__To do__:
In this exercise, the entries below include pictures. Repeat exactly the lines from the line with "C3: 330uF (plus" to the line with "C10: 680pF (AGND, SIG) -> 330nF (AGND, SIG)", including both, but without the pictures.

[Stored data]
Segment Open
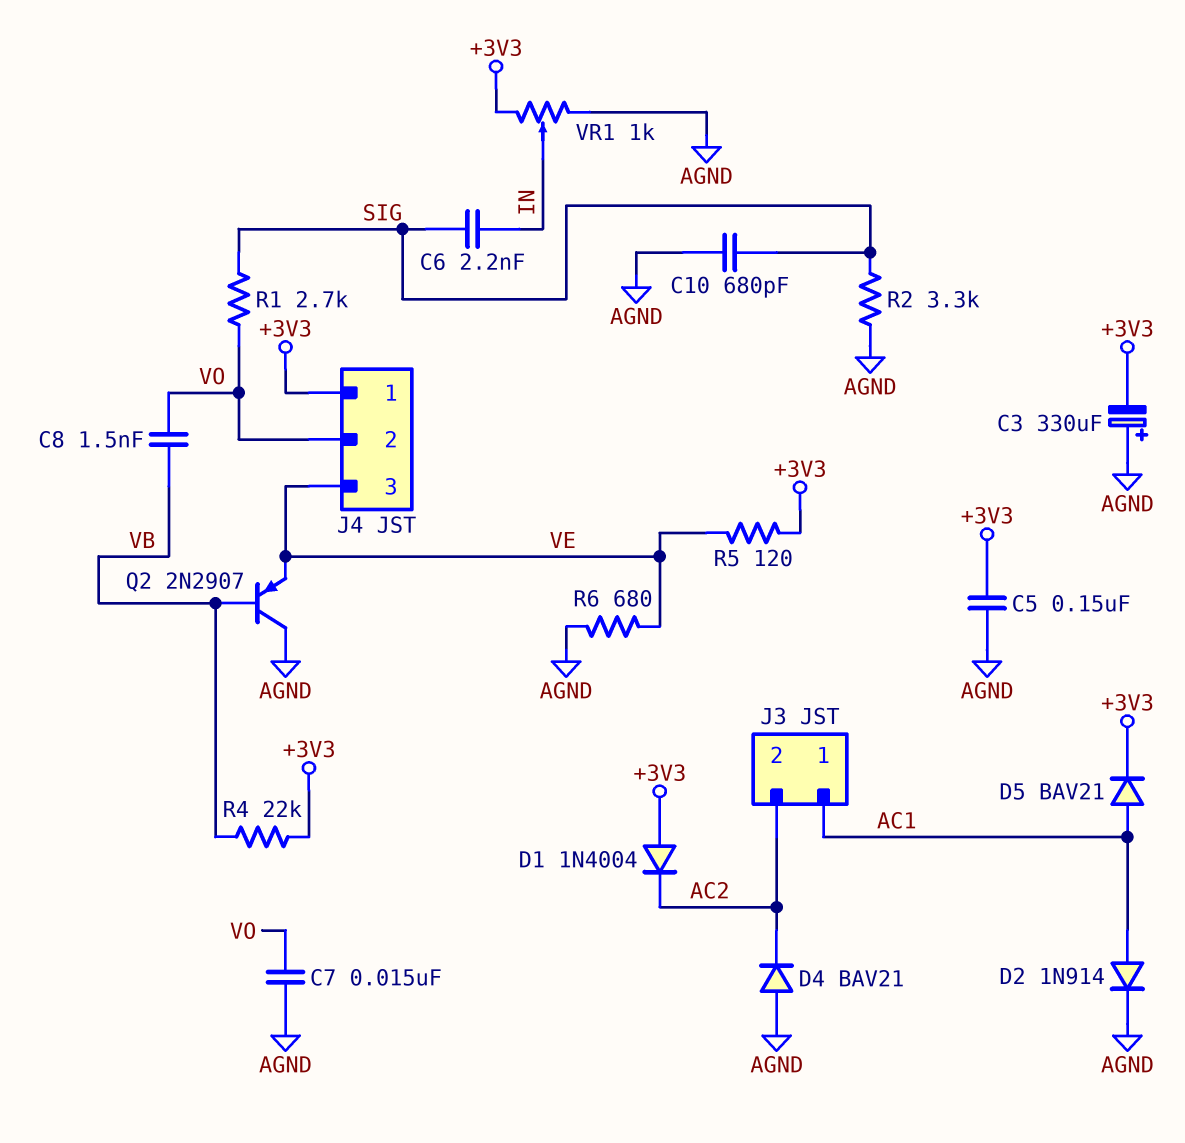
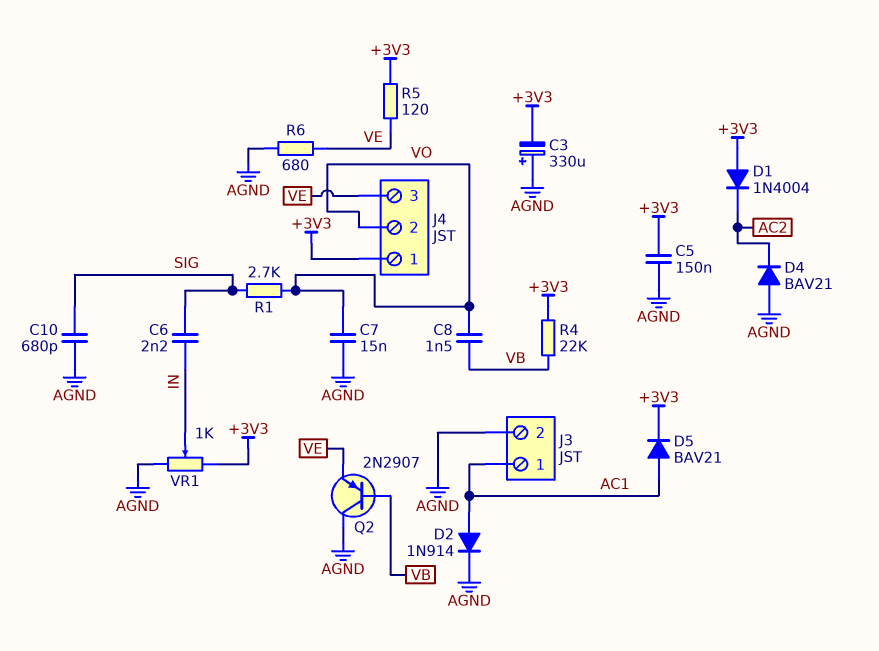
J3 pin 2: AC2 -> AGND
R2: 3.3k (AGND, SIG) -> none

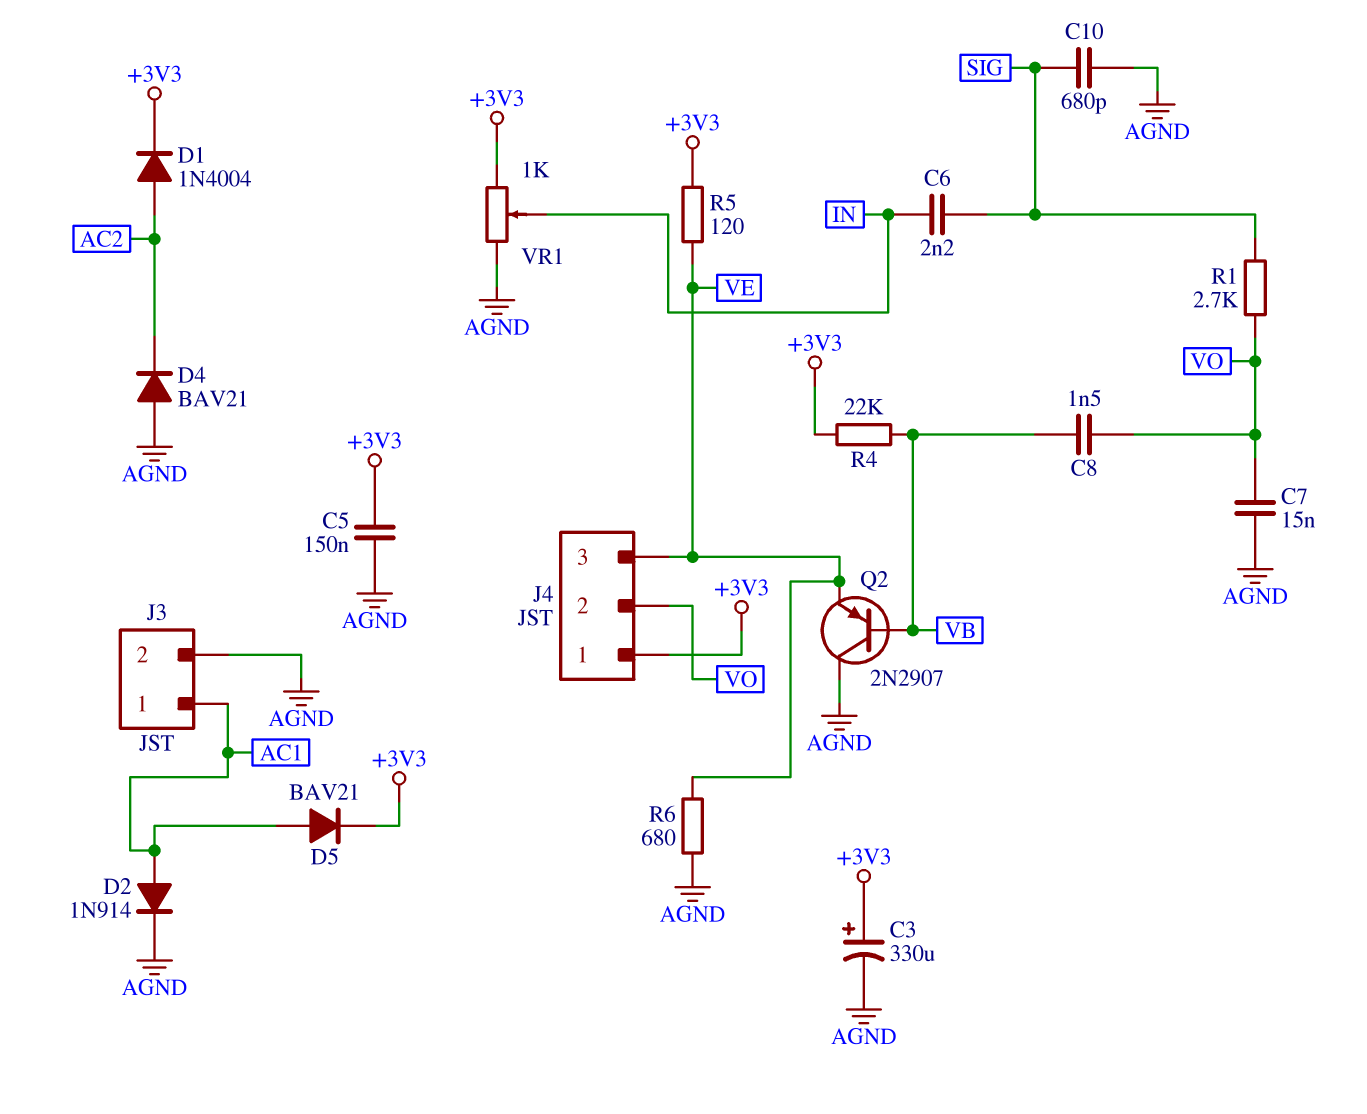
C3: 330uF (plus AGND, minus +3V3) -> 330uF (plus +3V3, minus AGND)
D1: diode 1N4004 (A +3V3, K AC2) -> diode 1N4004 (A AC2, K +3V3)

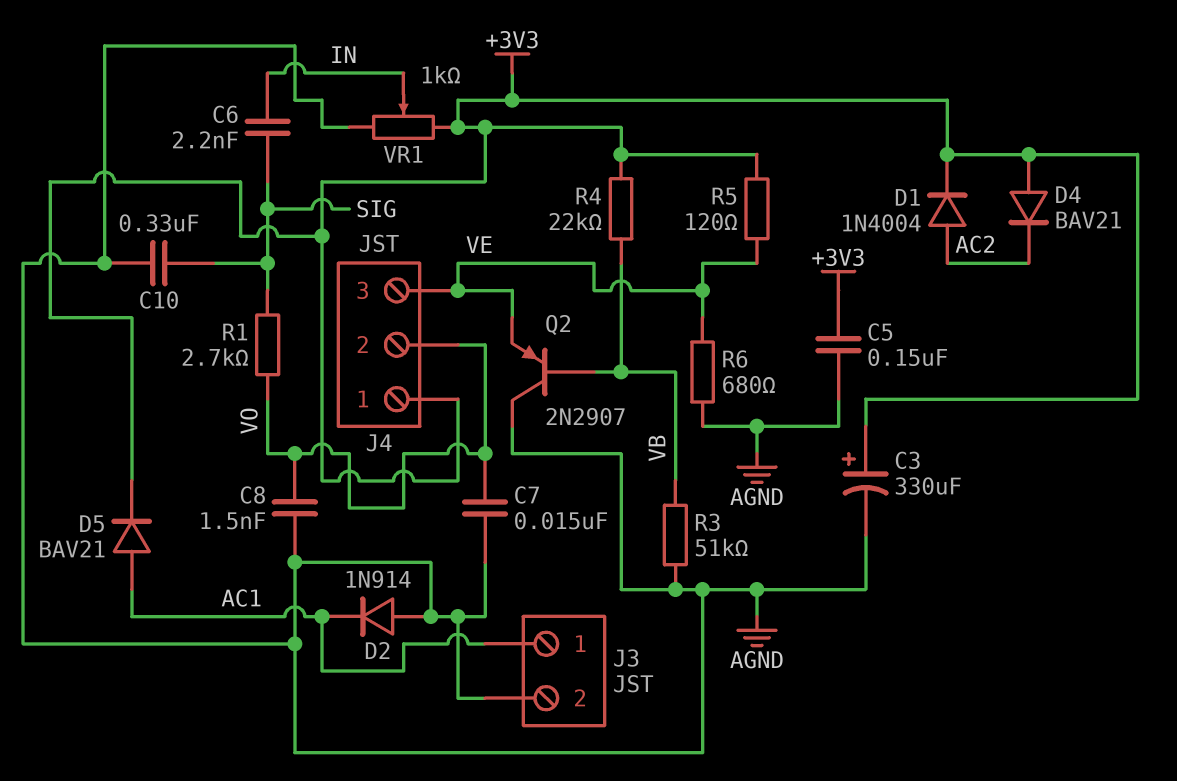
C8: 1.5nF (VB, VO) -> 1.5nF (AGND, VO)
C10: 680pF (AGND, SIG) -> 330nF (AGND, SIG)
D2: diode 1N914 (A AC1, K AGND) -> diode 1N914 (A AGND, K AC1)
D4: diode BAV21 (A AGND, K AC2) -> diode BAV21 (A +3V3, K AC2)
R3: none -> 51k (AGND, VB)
Segment Closed
Segment Open
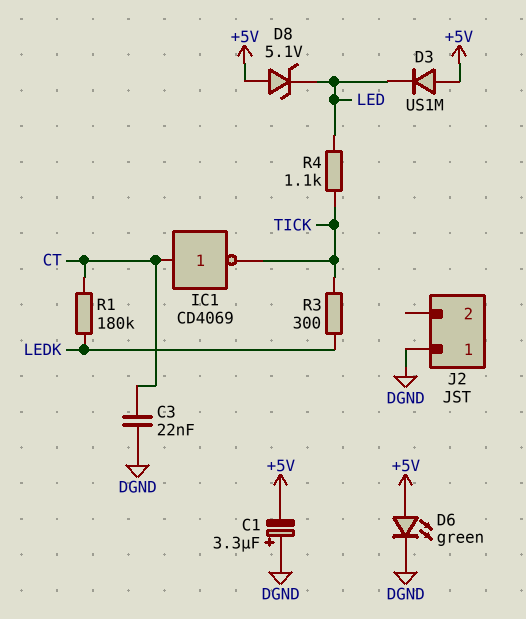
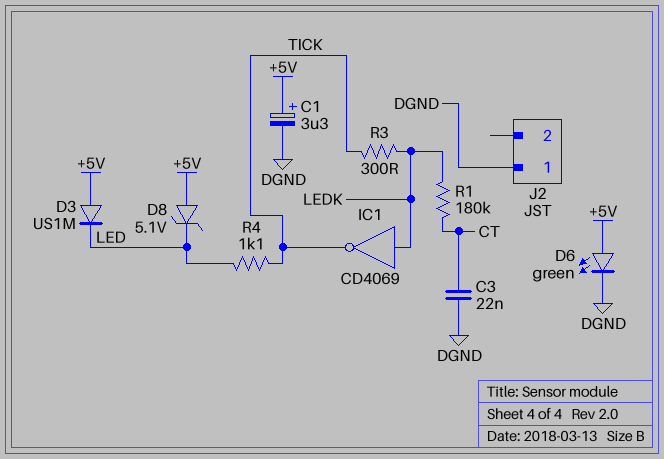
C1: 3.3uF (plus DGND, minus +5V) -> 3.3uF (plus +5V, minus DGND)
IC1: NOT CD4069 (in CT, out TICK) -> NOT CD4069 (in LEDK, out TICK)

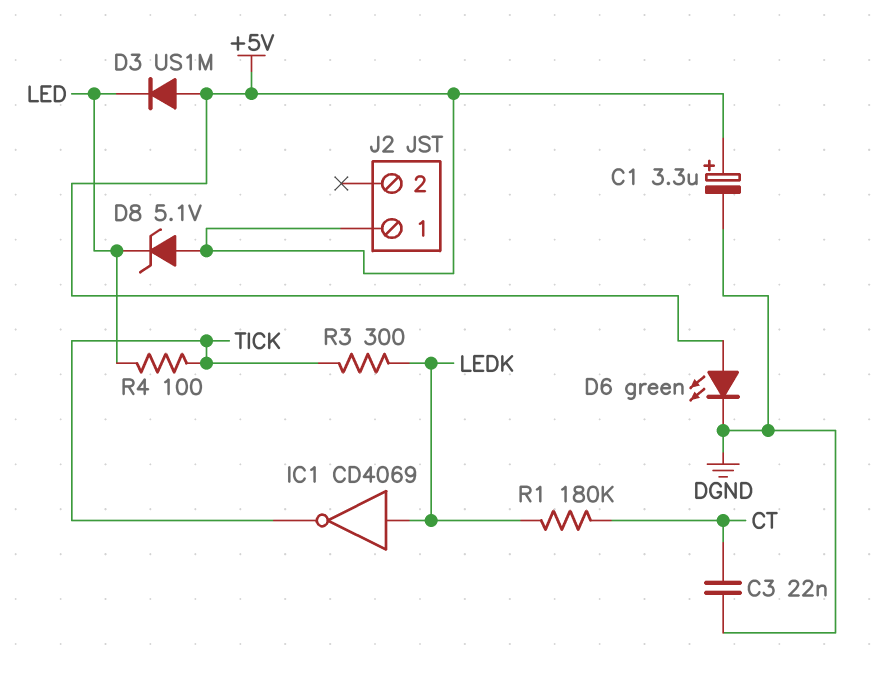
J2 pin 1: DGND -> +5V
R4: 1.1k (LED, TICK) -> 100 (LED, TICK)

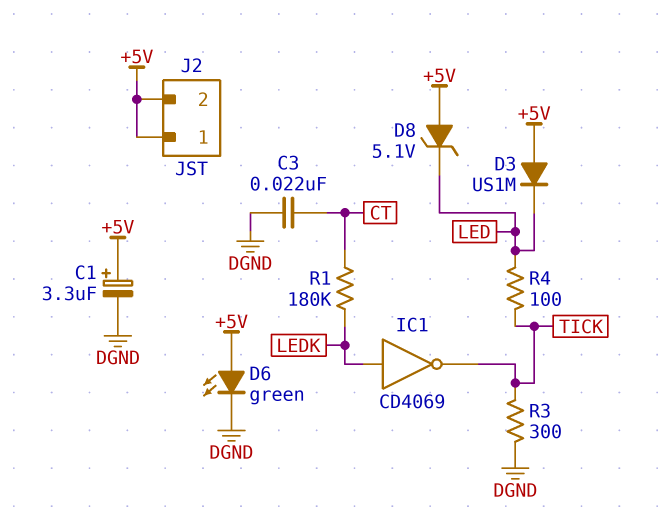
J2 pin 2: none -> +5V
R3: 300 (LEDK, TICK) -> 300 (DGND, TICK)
Segment Closed
Segment Open
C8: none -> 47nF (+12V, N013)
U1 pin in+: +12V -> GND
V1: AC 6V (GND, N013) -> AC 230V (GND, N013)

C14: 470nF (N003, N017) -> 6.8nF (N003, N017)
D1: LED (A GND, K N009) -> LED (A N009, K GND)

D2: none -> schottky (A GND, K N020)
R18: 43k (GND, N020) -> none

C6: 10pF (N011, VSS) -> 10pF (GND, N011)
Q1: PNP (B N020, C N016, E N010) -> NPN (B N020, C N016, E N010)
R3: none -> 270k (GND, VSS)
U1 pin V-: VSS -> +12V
Segment Closed
__Solved exercise__:
C3: 330uF (plus AGND, minus +3V3) -> 330uF (plus +3V3, minus AGND)
D1: diode 1N4004 (A +3V3, K AC2) -> diode 1N4004 (A AC2, K +3V3)

C8: 1.5nF (VB, VO) -> 1.5nF (AGND, VO)
C10: 680pF (AGND, SIG) -> 330nF (AGND, SIG)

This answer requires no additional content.